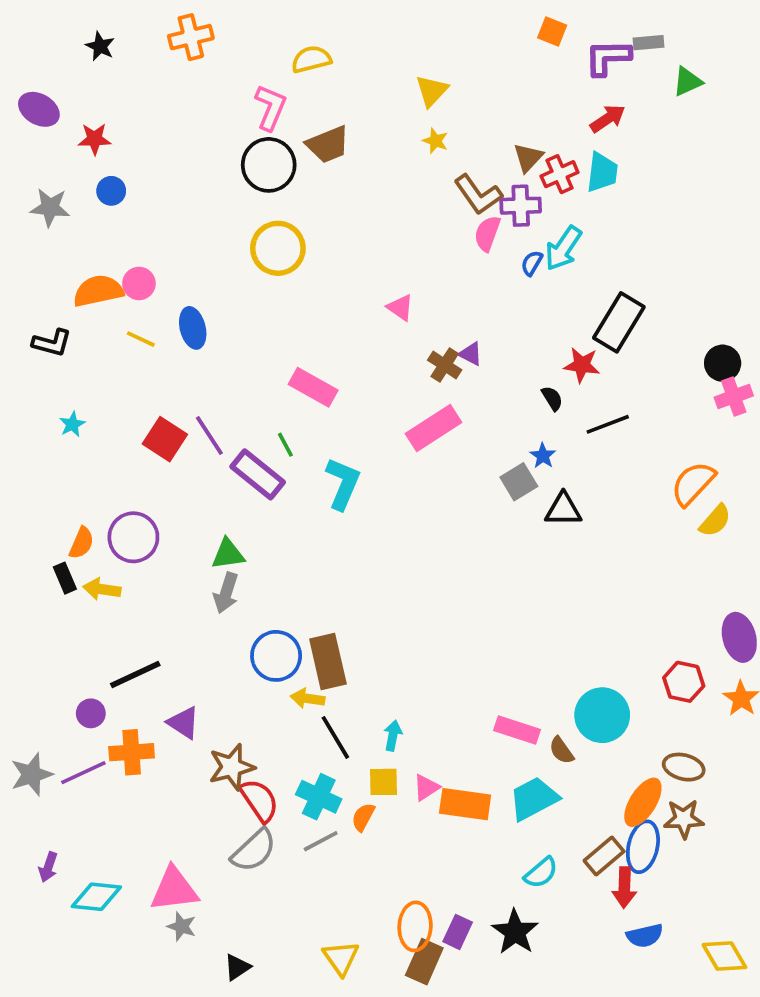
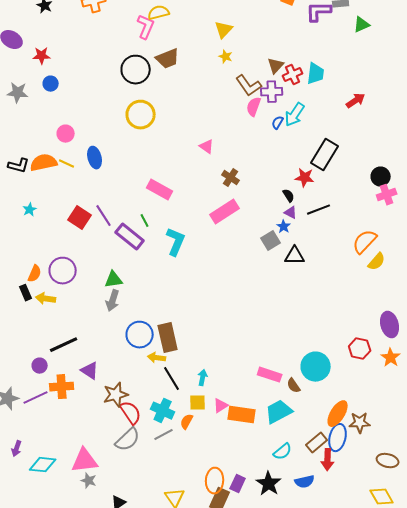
pink L-shape: (271, 107) -> (146, 27), moved
red arrow: (608, 119) -> (356, 101), moved
orange semicircle: (98, 291) -> (44, 163), moved
purple triangle: (471, 354) -> (291, 213), moved
brown ellipse: (684, 767) -> (388, 461), moved
blue semicircle: (645, 936) -> (305, 482), moved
----------------------------------------
Problem to solve → Restate, without alteration, the lines of the material above that begin at the one containing "red arrow: (608, 119) -> (356, 101), moved" and run through its last line.

Written solution →
red arrow: (608, 119) -> (356, 101), moved
orange semicircle: (98, 291) -> (44, 163), moved
purple triangle: (471, 354) -> (291, 213), moved
brown ellipse: (684, 767) -> (388, 461), moved
blue semicircle: (645, 936) -> (305, 482), moved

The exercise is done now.